Task brief:
Determine the number of lines below that contain the string "padlock", and state only that number.

Source data:
● ● ● ● ● ● ●

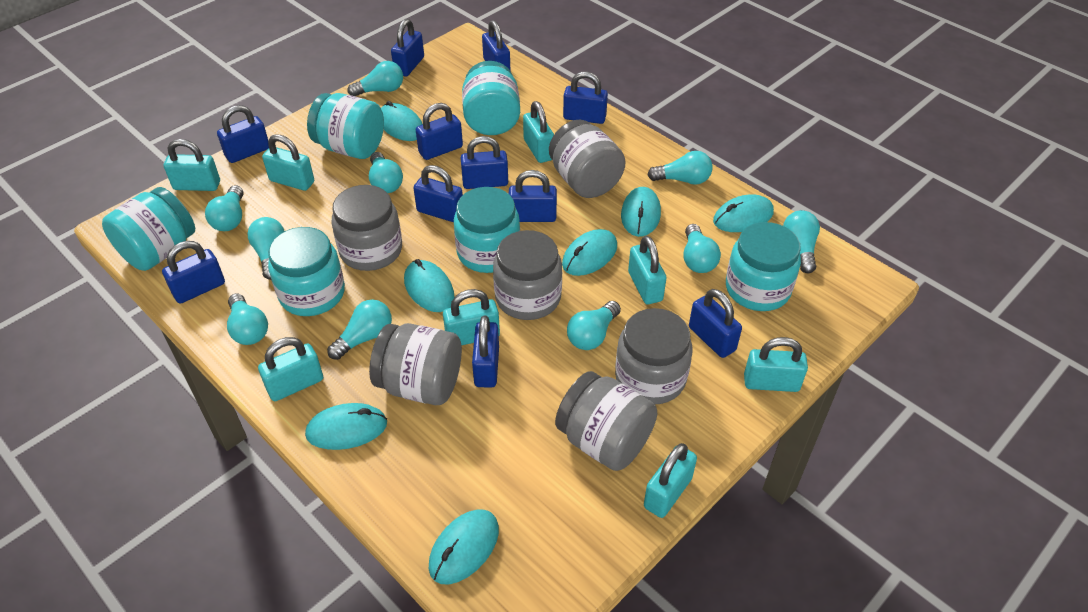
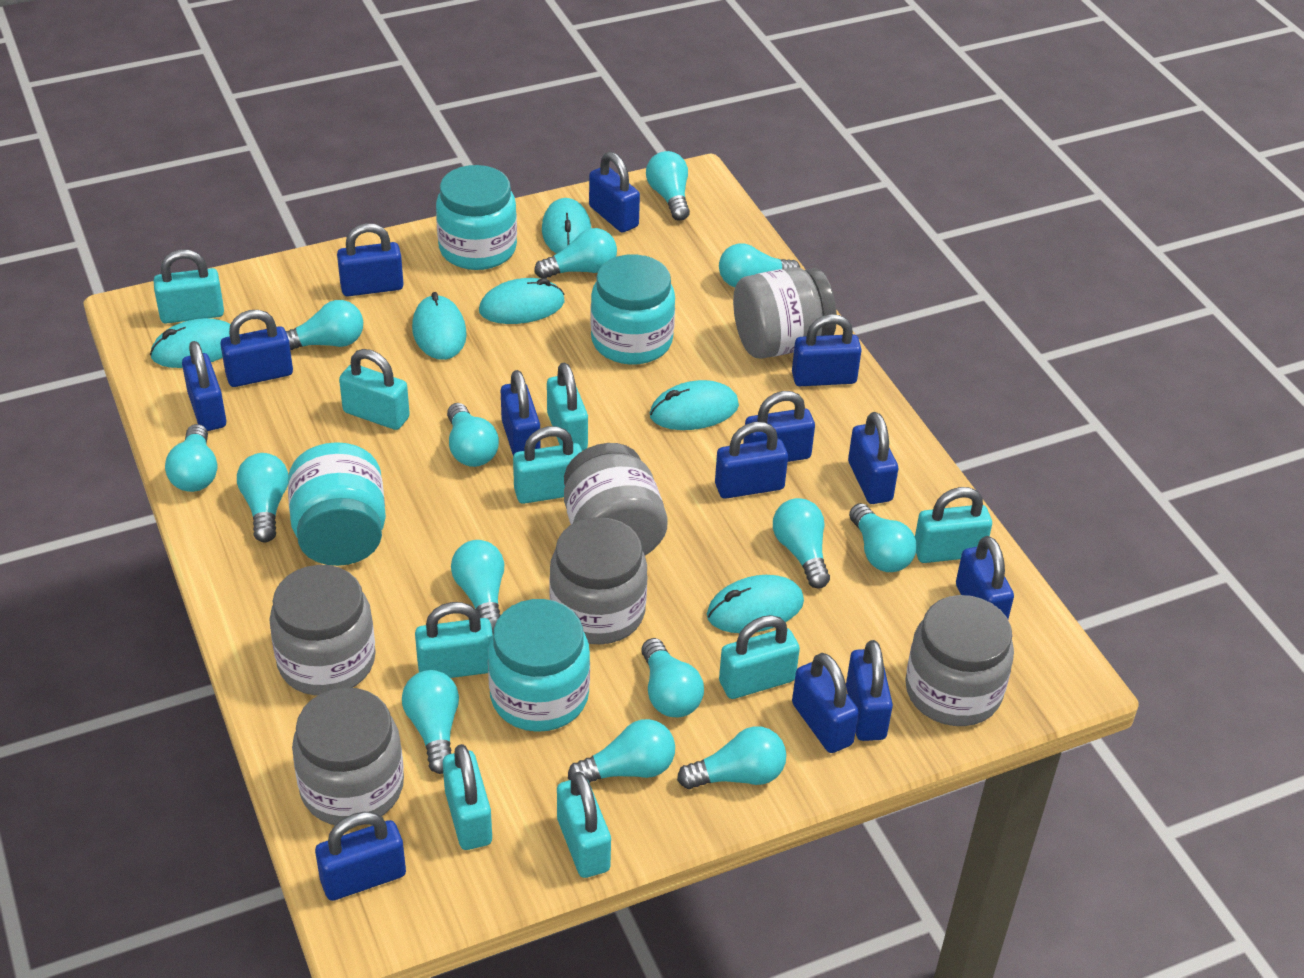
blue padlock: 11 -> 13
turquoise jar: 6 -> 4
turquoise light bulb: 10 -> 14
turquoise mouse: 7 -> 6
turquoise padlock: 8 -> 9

● ● ● ● ● ● ●

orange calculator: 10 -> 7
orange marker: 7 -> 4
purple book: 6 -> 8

● ● ● ● ● ● ●

Solution for this exercise:
2